§ **ZIEL DER ÜBUNG**: Entnehmen Sie den folgenden Datensätzen jede Zeile, in der das Wort „come“ vorkommt. Groß- und Kleinschreibung sind dabei zu beachten.

== AUSGANGSDATEN

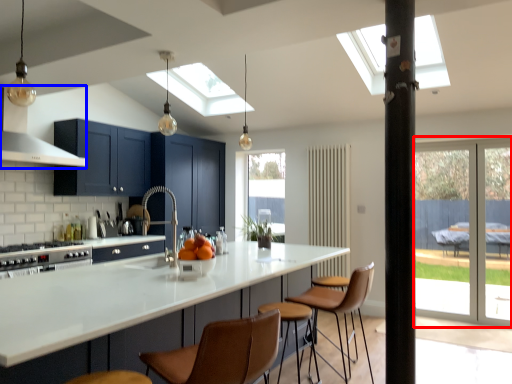
Question: Among these objects, which one is farthest to the camera, screen door (highlighted by a red box) or exhaust hood (highlighted by a blue box)?

Choices:
 (A) screen door
 (B) exhaust hood

Answer: (A)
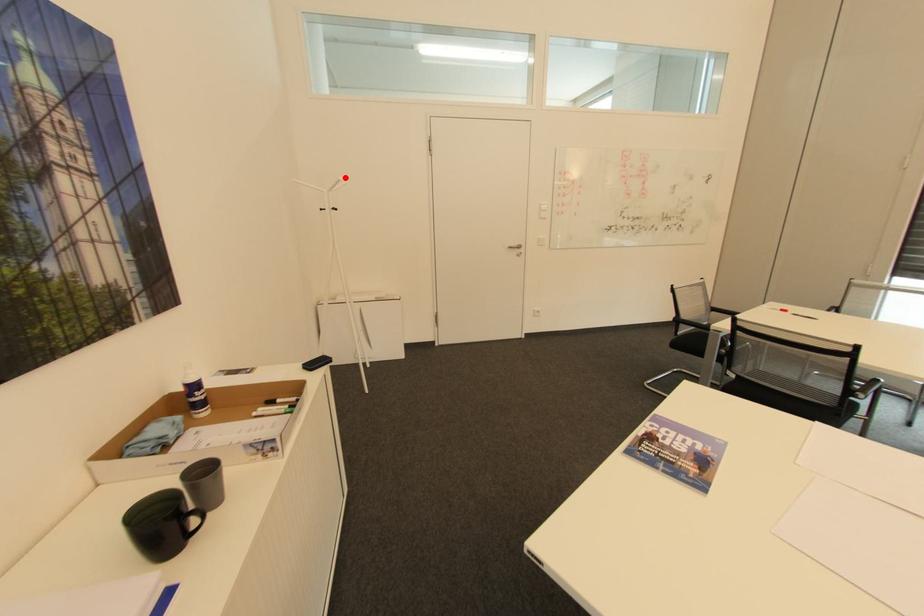
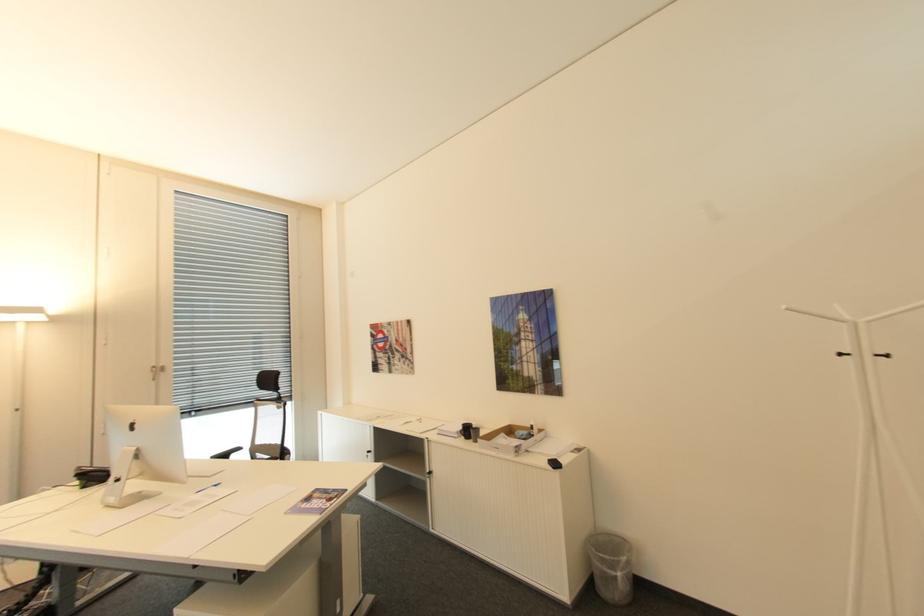
Where in the second image is the point corresponding to the highlighted location from the first image?

(791, 307)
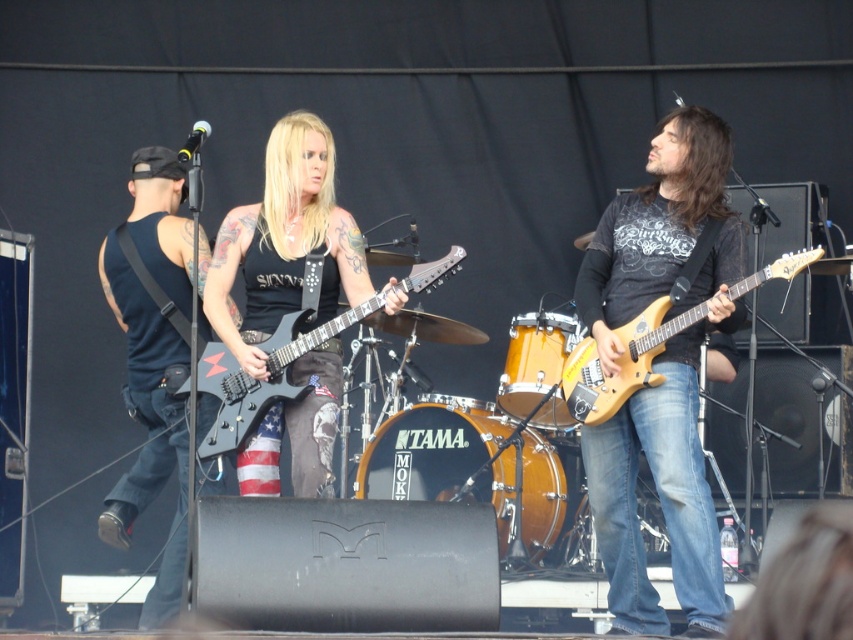
Does point (624, 243) come closer to viewer compared to point (521, 326)?

Yes, point (624, 243) is in front of point (521, 326).

Does matte black guitar at right appear over wooden drum at center?

Correct, matte black guitar at right is located above wooden drum at center.

Find the location of a particular element. The height and width of the screenshot is (640, 853). matte black guitar at right is located at coordinates (660, 369).

Find the location of a particular element. matte black guitar at right is located at coordinates (660, 369).

Which is more to the left, glossy black electric guitar at center or wooden drum at center?

glossy black electric guitar at center

Is glossy black electric guitar at center further to the viewer compared to wooden drum at center?

No.

At what (x,y) coordinates should I click in order to perform the action: click on glossy black electric guitar at center. Please return your answer as a coordinate pair (x, y). The width and height of the screenshot is (853, 640). Looking at the image, I should click on (267, 372).

In order to click on glossy black electric guitar at center in this screenshot , I will do `click(267, 372)`.

Which is behind, point (165, 278) or point (529, 339)?

The point (529, 339) is behind.

Can you confirm if black matte tank top at left is positioned to the right of wooden drum at center?

Incorrect, black matte tank top at left is not on the right side of wooden drum at center.

Does point (200, 272) come behind point (554, 428)?

No, it is not.

I want to click on black matte tank top at left, so click(x=148, y=426).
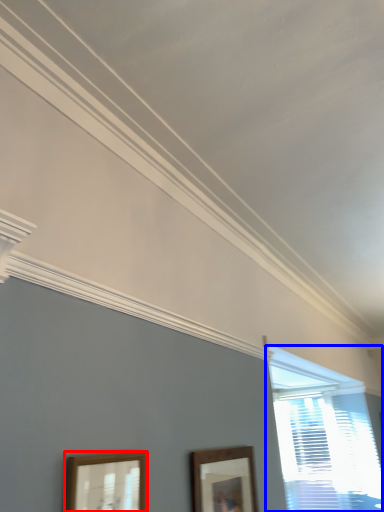
Question: Which object is further to the camera taking this photo, picture frame (highlighted by a red box) or window (highlighted by a blue box)?

Choices:
 (A) picture frame
 (B) window

Answer: (B)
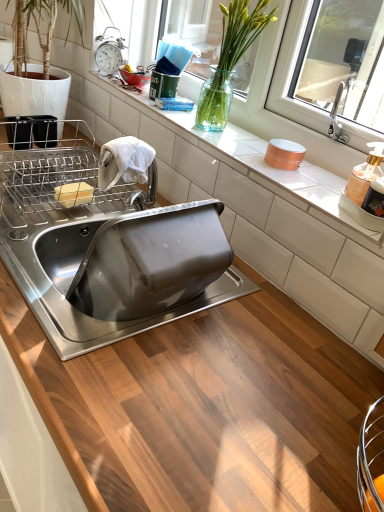
This screenshot has height=512, width=384. In order to click on blank space to the left of yellow butter at upper left in this screenshot , I will do `click(22, 184)`.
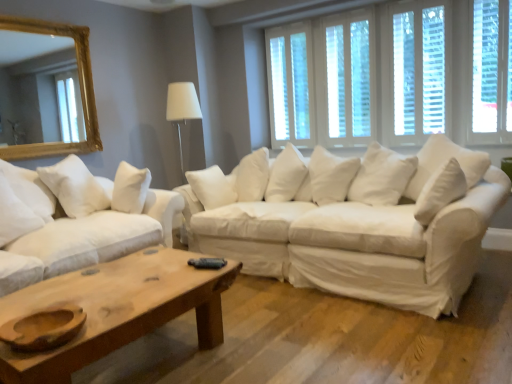
Question: Does white wood window at upper center, which is the first window from left to right, appear on the left side of white soft pillow at left?

Choices:
 (A) yes
 (B) no

Answer: (B)

Question: Is white wood window at upper center, the fourth window when ordered from right to left, completely or partially outside of white soft pillow at left?

Choices:
 (A) no
 (B) yes

Answer: (B)

Question: Considering the relative sizes of white wood window at upper center, which is the first window from left to right, and white soft pillow at left in the image provided, is white wood window at upper center, which is the first window from left to right, smaller than white soft pillow at left?

Choices:
 (A) no
 (B) yes

Answer: (B)

Question: Can you confirm if white wood window at upper center, the fourth window when ordered from right to left, is bigger than white soft pillow at left?

Choices:
 (A) no
 (B) yes

Answer: (A)

Question: From a real-world perspective, is white wood window at upper center, the fourth window when ordered from right to left, located beneath white soft pillow at left?

Choices:
 (A) yes
 (B) no

Answer: (B)

Question: Is point (397, 132) closer or farther from the camera than point (125, 208)?

Choices:
 (A) closer
 (B) farther

Answer: (B)

Question: From the image's perspective, is white wooden blinds at upper right, arranged as the second window when viewed from the right, located above or below white soft pillow at left?

Choices:
 (A) above
 (B) below

Answer: (A)

Question: In terms of width, does white wooden blinds at upper right, arranged as the second window when viewed from the right, look wider or thinner when compared to white soft pillow at left?

Choices:
 (A) thin
 (B) wide

Answer: (A)

Question: From a real-world perspective, is white wooden blinds at upper right, the 3th window from the left, physically located above or below white soft pillow at left?

Choices:
 (A) below
 (B) above

Answer: (B)

Question: From the image's perspective, is white wooden blinds at upper right, arranged as the second window when viewed from the right, located above or below white wood window at upper center, which is the first window from left to right?

Choices:
 (A) below
 (B) above

Answer: (A)

Question: Considering the positions of point click(x=443, y=82) and point click(x=294, y=107), is point click(x=443, y=82) closer or farther from the camera than point click(x=294, y=107)?

Choices:
 (A) farther
 (B) closer

Answer: (B)

Question: Considering the positions of white wooden blinds at upper right, arranged as the second window when viewed from the right, and white wood window at upper center, the fourth window when ordered from right to left, in the image, is white wooden blinds at upper right, arranged as the second window when viewed from the right, taller or shorter than white wood window at upper center, the fourth window when ordered from right to left,?

Choices:
 (A) short
 (B) tall

Answer: (A)

Question: Is white wooden blinds at upper right, arranged as the second window when viewed from the right, in front of or behind white wood window at upper center, the fourth window when ordered from right to left, in the image?

Choices:
 (A) front
 (B) behind

Answer: (A)

Question: From the image's perspective, relative to white wood window at upper center, the fourth window when ordered from right to left, is white wood window at upper center, positioned as the 2th window in left-to-right order, above or below?

Choices:
 (A) above
 (B) below

Answer: (B)

Question: Would you say white wood window at upper center, positioned as the 3th window in right-to-left order, is to the left or to the right of white wood window at upper center, which is the first window from left to right, in the picture?

Choices:
 (A) right
 (B) left

Answer: (A)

====

§ **GELÖSTE AUFGABE**:
Does point (624, 243) come closer to viewer compared to point (521, 326)?
Does point (200, 272) come behind point (554, 428)?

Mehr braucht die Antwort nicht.